● Data excerpt:

BEGIN

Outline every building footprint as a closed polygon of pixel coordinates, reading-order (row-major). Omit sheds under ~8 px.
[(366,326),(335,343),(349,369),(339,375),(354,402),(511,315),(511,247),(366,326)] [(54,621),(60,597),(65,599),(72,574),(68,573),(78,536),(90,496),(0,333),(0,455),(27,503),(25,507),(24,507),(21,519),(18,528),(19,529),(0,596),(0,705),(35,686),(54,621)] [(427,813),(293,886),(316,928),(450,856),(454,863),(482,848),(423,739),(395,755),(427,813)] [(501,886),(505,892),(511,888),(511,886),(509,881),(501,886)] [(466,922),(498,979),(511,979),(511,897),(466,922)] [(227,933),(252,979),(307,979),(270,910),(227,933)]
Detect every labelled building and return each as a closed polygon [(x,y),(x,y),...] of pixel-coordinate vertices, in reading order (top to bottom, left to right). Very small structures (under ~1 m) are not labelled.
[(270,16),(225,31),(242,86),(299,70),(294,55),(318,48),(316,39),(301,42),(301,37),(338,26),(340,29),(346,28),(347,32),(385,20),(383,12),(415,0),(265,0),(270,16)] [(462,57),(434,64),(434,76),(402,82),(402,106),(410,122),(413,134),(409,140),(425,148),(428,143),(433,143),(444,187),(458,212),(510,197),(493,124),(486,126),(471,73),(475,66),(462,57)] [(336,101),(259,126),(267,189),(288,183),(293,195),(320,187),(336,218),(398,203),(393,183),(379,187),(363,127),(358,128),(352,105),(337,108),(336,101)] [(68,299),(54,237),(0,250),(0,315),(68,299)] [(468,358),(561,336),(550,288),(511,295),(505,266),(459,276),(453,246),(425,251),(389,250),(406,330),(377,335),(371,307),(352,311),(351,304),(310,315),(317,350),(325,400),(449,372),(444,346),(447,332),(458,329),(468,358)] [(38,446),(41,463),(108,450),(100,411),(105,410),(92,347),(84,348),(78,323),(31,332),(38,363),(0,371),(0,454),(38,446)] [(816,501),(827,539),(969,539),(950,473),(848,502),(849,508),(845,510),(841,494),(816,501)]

END

● What you need to do: Your answer should be the data above, retyped in full and unaltered.

● Result below:
Outline every building footprint as a closed polygon of pixel coordinates, reading-order (row-major). Omit sheds under ~8 px.
[(366,326),(335,343),(349,369),(339,375),(354,402),(511,315),(511,247),(366,326)] [(54,621),(60,597),(65,599),(72,574),(68,573),(78,536),(90,496),(0,333),(0,455),(27,503),(25,507),(24,507),(21,519),(18,528),(19,529),(0,596),(0,705),(35,686),(54,621)] [(427,813),(293,886),(316,928),(450,856),(454,863),(482,848),(423,739),(395,755),(427,813)] [(501,886),(505,892),(511,888),(511,886),(509,881),(501,886)] [(466,922),(498,979),(511,979),(511,897),(466,922)] [(227,933),(252,979),(307,979),(270,910),(227,933)]
Detect every labelled building and return each as a closed polygon [(x,y),(x,y),...] of pixel-coordinate vertices, in reading order (top to bottom, left to right). Very small structures (under ~1 m) are not labelled.
[(270,16),(225,31),(242,86),(299,70),(294,55),(318,48),(316,39),(301,42),(301,37),(338,26),(340,29),(346,28),(347,32),(385,20),(383,12),(415,0),(265,0),(270,16)] [(462,57),(434,64),(434,76),(402,82),(402,106),(410,122),(413,134),(409,140),(425,148),(428,143),(433,143),(444,187),(458,212),(510,197),(493,124),(486,126),(471,73),(475,66),(462,57)] [(336,101),(259,126),(267,189),(288,183),(293,195),(320,187),(336,218),(398,203),(393,183),(379,187),(363,127),(358,128),(352,105),(337,108),(336,101)] [(68,299),(54,237),(0,250),(0,315),(68,299)] [(468,358),(561,336),(550,288),(511,295),(505,266),(459,276),(453,246),(425,251),(389,250),(406,330),(377,335),(371,307),(352,311),(351,304),(310,315),(317,350),(325,400),(449,372),(444,346),(447,332),(458,329),(468,358)] [(38,446),(41,463),(108,450),(100,411),(105,410),(92,347),(84,348),(78,323),(31,332),(38,363),(0,371),(0,454),(38,446)] [(816,501),(827,539),(969,539),(950,473),(848,502),(849,508),(845,510),(841,494),(816,501)]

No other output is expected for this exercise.